START Data under study

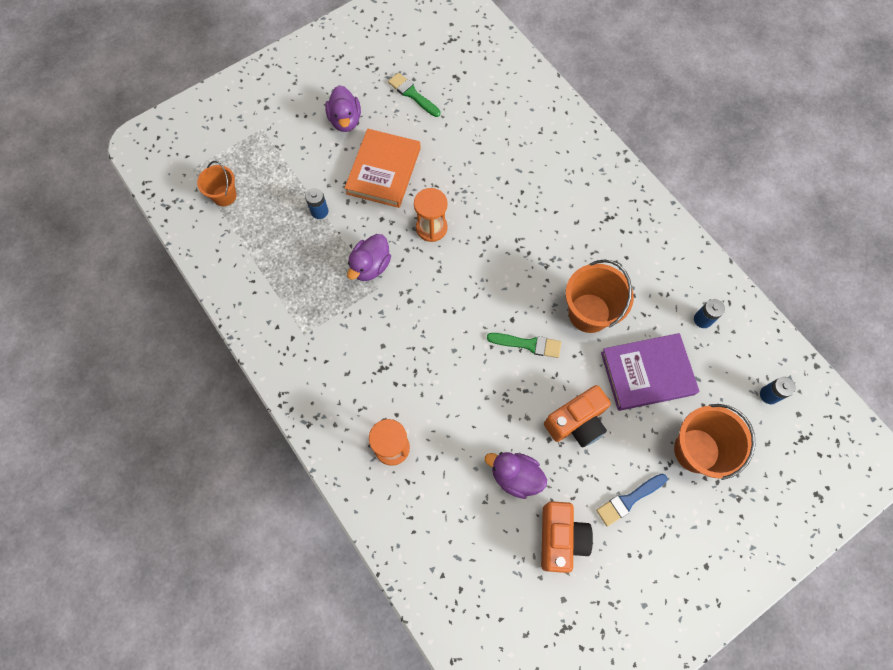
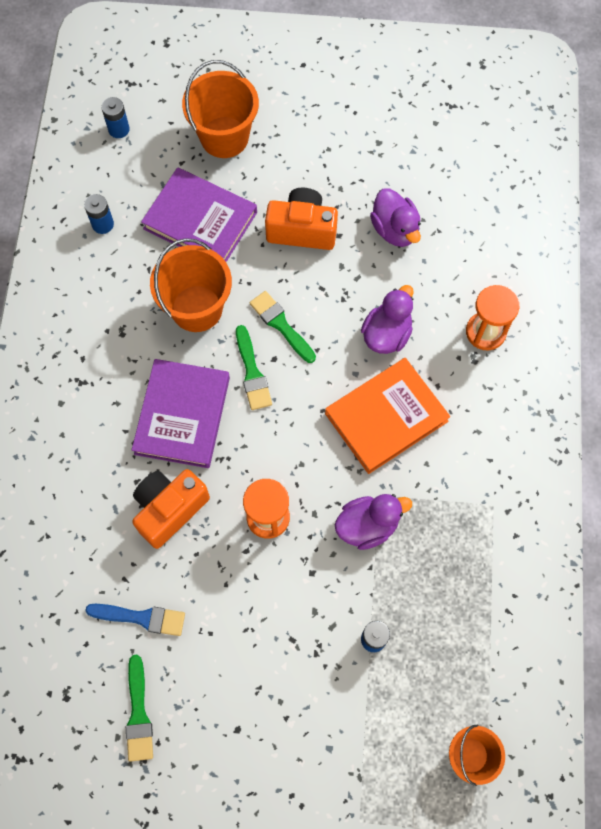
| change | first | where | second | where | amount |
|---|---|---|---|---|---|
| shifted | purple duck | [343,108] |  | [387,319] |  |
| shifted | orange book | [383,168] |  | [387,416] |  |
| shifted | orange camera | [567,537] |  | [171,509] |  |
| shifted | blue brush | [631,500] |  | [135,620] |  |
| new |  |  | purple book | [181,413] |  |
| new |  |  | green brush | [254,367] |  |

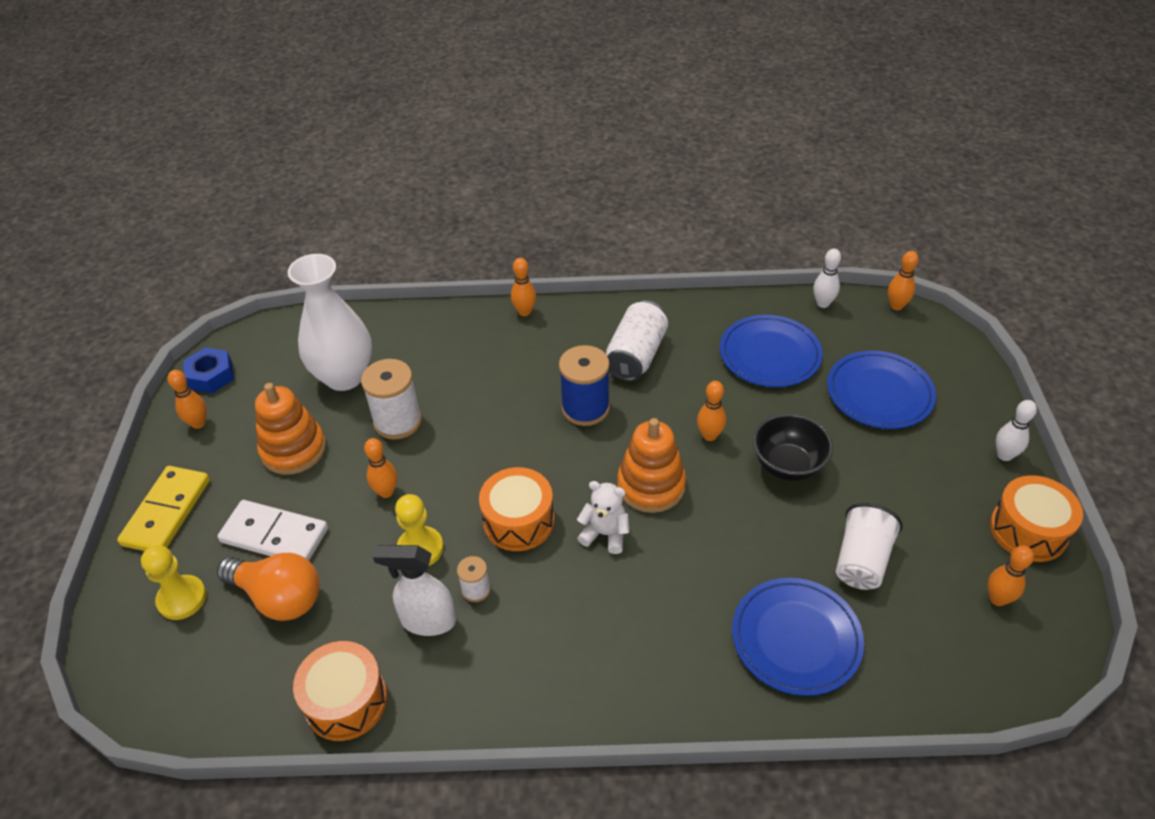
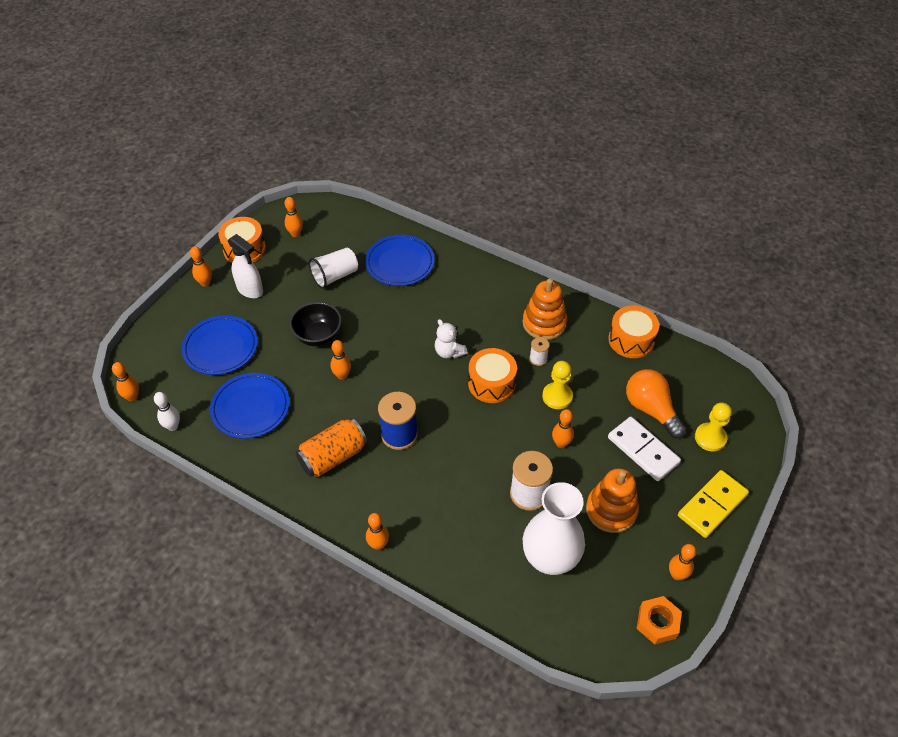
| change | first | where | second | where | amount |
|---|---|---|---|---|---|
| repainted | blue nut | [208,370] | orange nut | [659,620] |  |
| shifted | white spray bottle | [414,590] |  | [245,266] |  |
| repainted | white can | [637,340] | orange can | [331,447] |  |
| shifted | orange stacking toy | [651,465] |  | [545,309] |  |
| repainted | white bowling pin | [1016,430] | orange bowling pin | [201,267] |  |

END Data under study
START Data under study

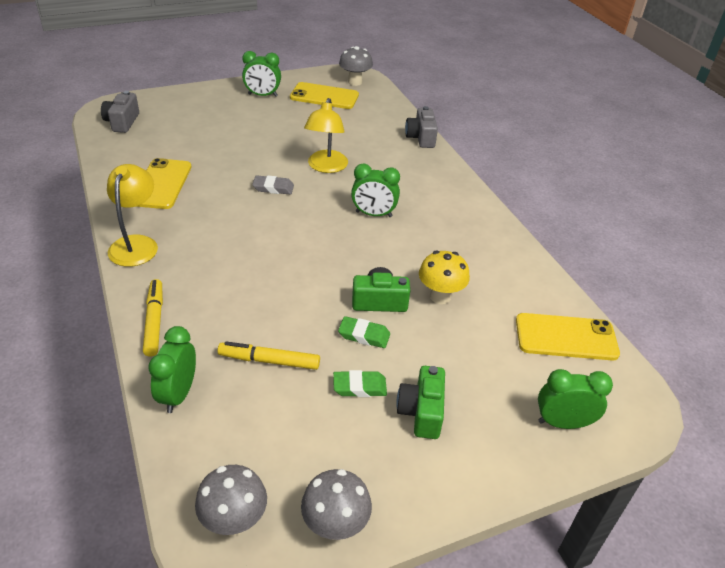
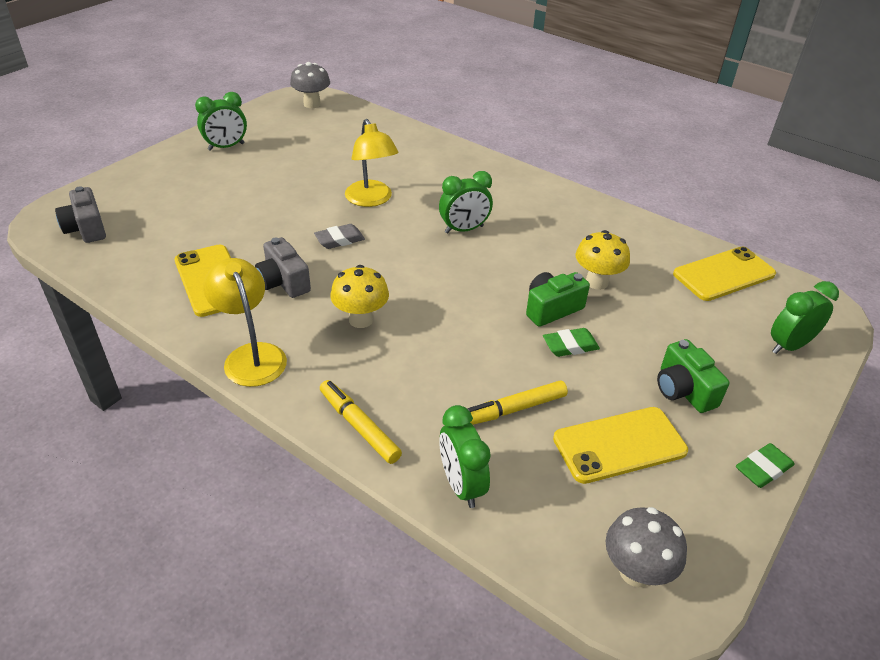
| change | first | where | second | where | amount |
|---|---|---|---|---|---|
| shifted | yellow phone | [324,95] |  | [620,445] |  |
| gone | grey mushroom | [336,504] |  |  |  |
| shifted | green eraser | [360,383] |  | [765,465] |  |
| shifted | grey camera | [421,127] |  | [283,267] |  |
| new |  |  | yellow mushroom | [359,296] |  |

END Data under study

* [What you need to do]
Every line of the listing that includes the word "purple" forms the answer.

* [Answer for this exercise]
| shifted | purple duck | [343,108] |  | [387,319] |  |
| new |  |  | purple book | [181,413] |  |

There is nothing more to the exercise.